==== Task inputs ====

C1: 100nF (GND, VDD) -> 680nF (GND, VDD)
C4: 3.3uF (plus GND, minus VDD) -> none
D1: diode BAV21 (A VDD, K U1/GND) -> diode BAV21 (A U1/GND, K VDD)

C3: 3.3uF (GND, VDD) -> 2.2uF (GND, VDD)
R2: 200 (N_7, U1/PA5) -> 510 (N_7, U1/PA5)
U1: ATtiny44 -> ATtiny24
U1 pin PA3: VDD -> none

====
==== Task inputs ====

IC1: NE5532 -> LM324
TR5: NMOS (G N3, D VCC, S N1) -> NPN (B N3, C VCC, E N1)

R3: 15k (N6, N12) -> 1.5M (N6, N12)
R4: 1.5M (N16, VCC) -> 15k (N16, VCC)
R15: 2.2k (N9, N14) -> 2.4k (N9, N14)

====
==== Task inputs ====

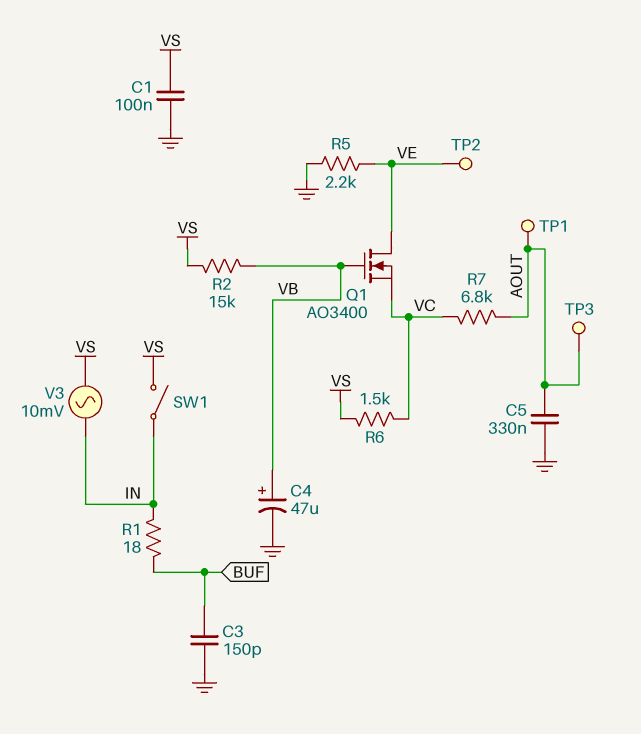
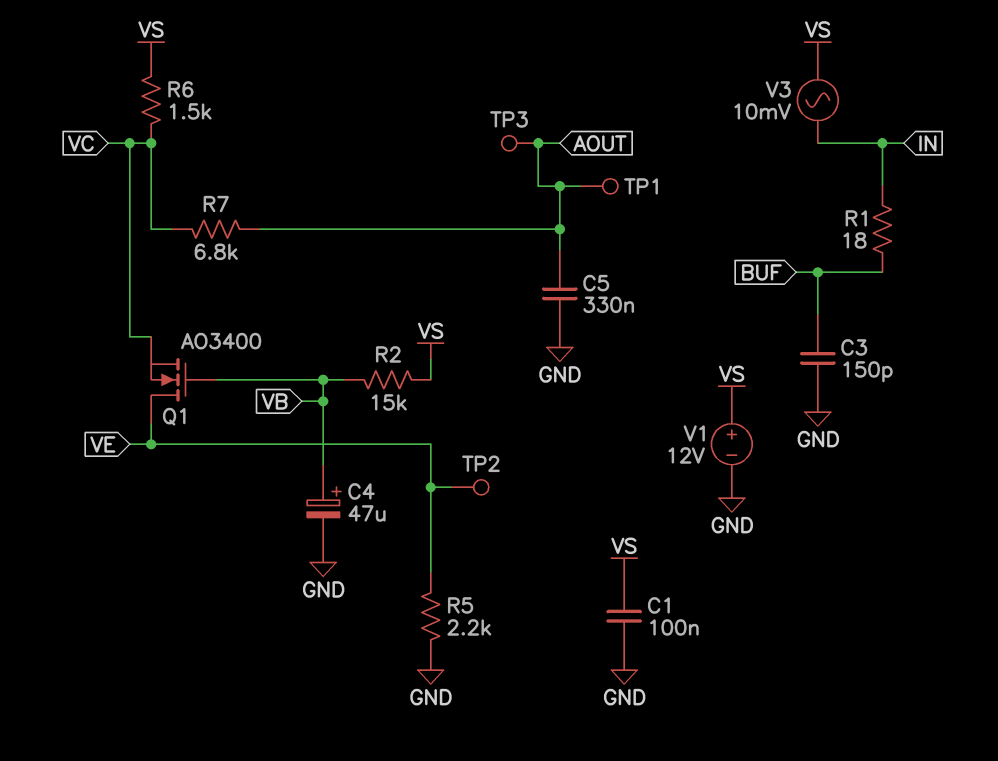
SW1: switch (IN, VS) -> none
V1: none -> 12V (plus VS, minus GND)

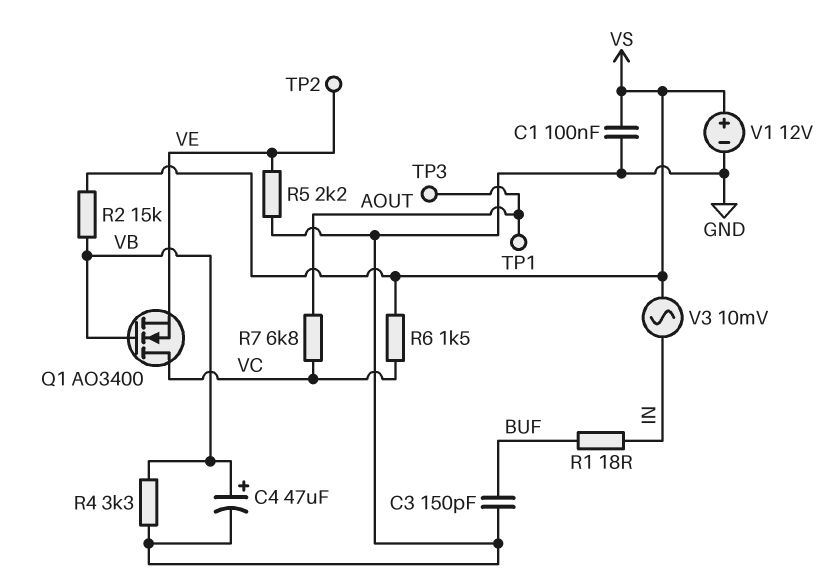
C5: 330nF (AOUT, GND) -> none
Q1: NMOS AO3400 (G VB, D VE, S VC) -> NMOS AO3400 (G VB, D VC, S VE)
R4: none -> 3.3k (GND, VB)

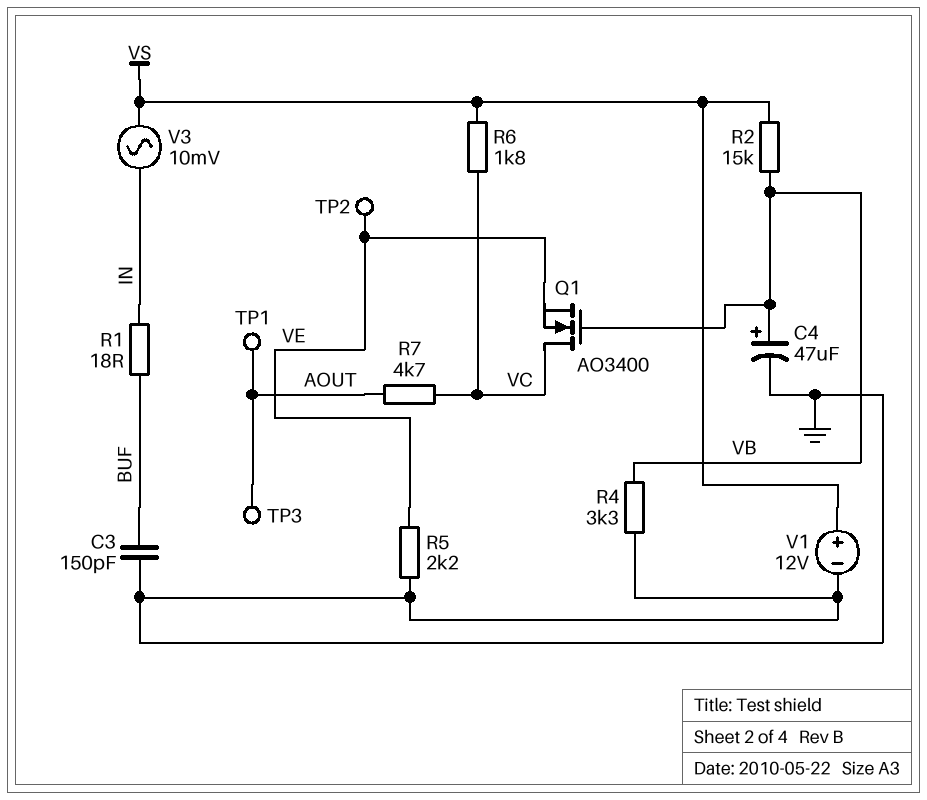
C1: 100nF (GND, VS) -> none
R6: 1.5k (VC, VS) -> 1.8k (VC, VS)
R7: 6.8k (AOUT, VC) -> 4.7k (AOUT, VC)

====

* Brief: Gather all lines of the records that include the word "none".

* Exercise output:
C4: 3.3uF (plus GND, minus VDD) -> none
U1 pin PA3: VDD -> none
SW1: switch (IN, VS) -> none
V1: none -> 12V (plus VS, minus GND)
C5: 330nF (AOUT, GND) -> none
R4: none -> 3.3k (GND, VB)
C1: 100nF (GND, VS) -> none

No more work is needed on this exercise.